• _TASK STATEMENT_
Your output consists solely of the lines from the one that contains "U6: AND 74LS08" to the end of the material, each reproduced exactly; pictures do not belong in it.

======

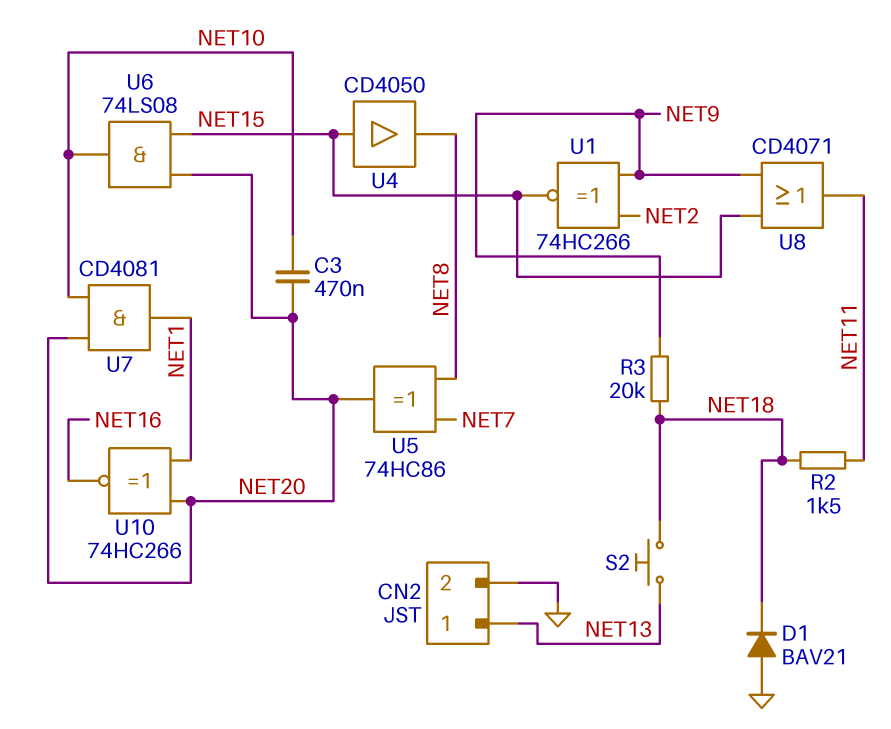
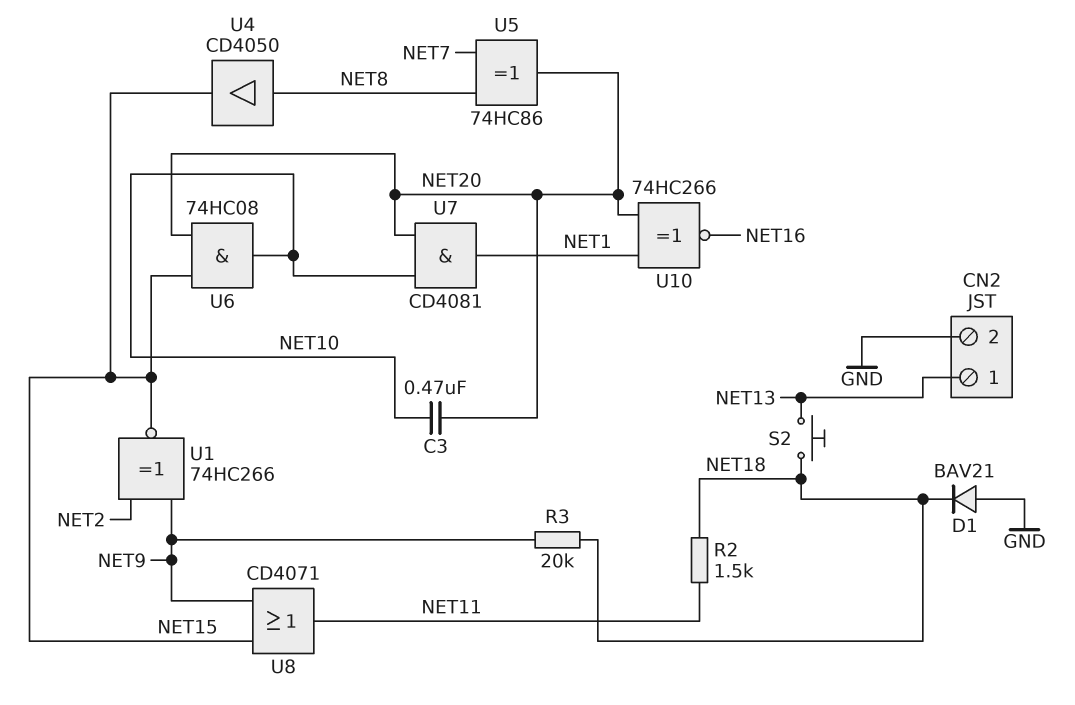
U4: buffer CD4050 (in NET15, out NET8) -> buffer CD4050 (in NET8, out NET15)
U6: AND 74LS08 (in NET15, in NET20, out NET10) -> AND 74HC08 (in NET15, in NET20, out NET10)

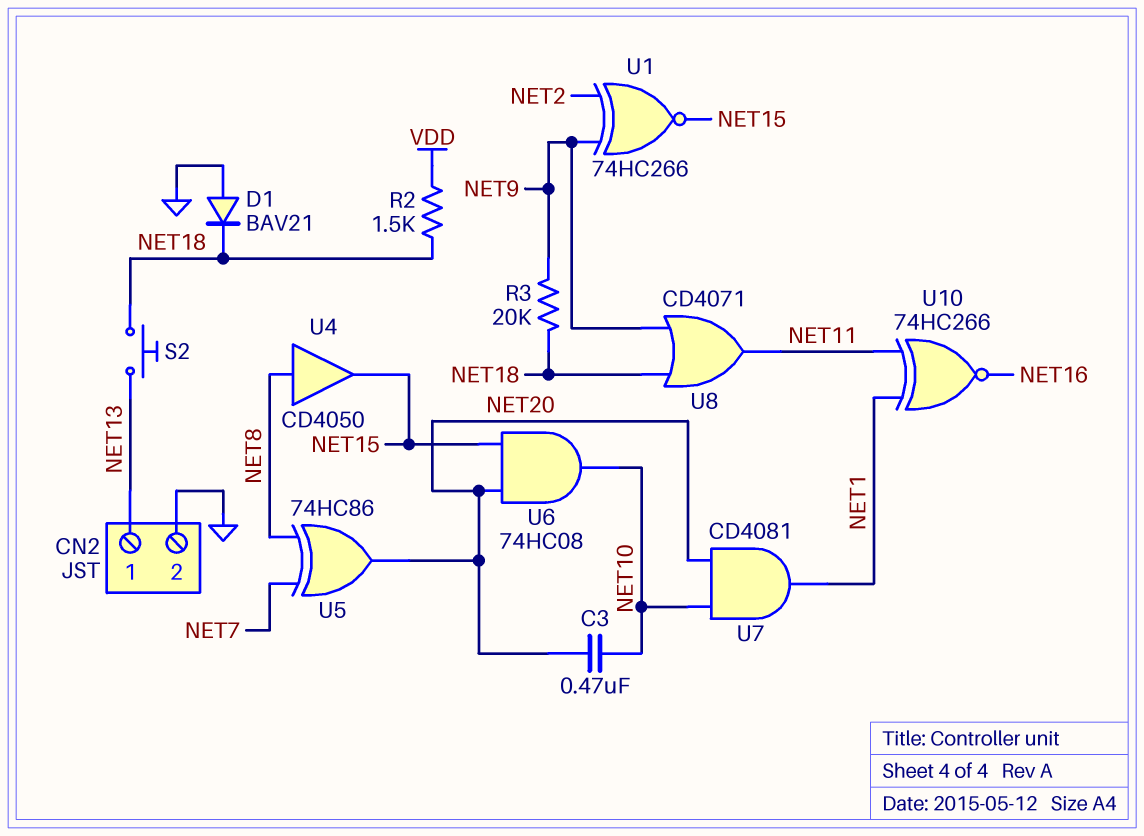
R2: 1.5k (NET11, NET18) -> 1.5k (NET18, VDD)
U8: OR CD4071 (in NET9, in NET15, out NET11) -> OR CD4071 (in NET9, in NET18, out NET11)
U10: XNOR 74HC266 (in NET1, in NET20, out NET16) -> XNOR 74HC266 (in NET1, in NET11, out NET16)

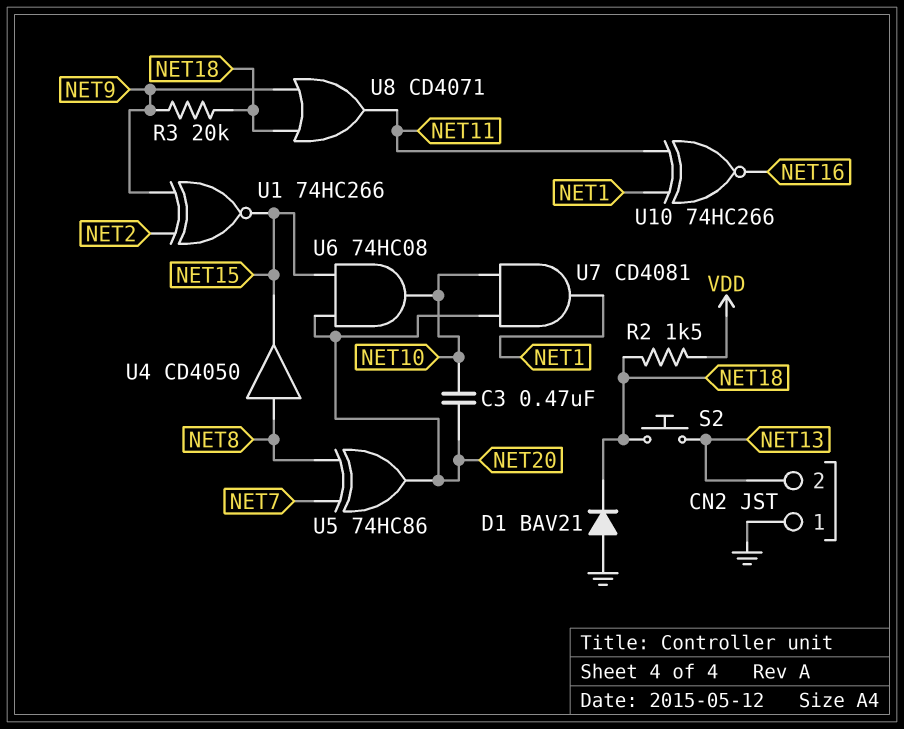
CN2 pin 1: NET13 -> GND
CN2 pin 2: GND -> NET13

======

• _REPLY_
U6: AND 74LS08 (in NET15, in NET20, out NET10) -> AND 74HC08 (in NET15, in NET20, out NET10)

R2: 1.5k (NET11, NET18) -> 1.5k (NET18, VDD)
U8: OR CD4071 (in NET9, in NET15, out NET11) -> OR CD4071 (in NET9, in NET18, out NET11)
U10: XNOR 74HC266 (in NET1, in NET20, out NET16) -> XNOR 74HC266 (in NET1, in NET11, out NET16)

CN2 pin 1: NET13 -> GND
CN2 pin 2: GND -> NET13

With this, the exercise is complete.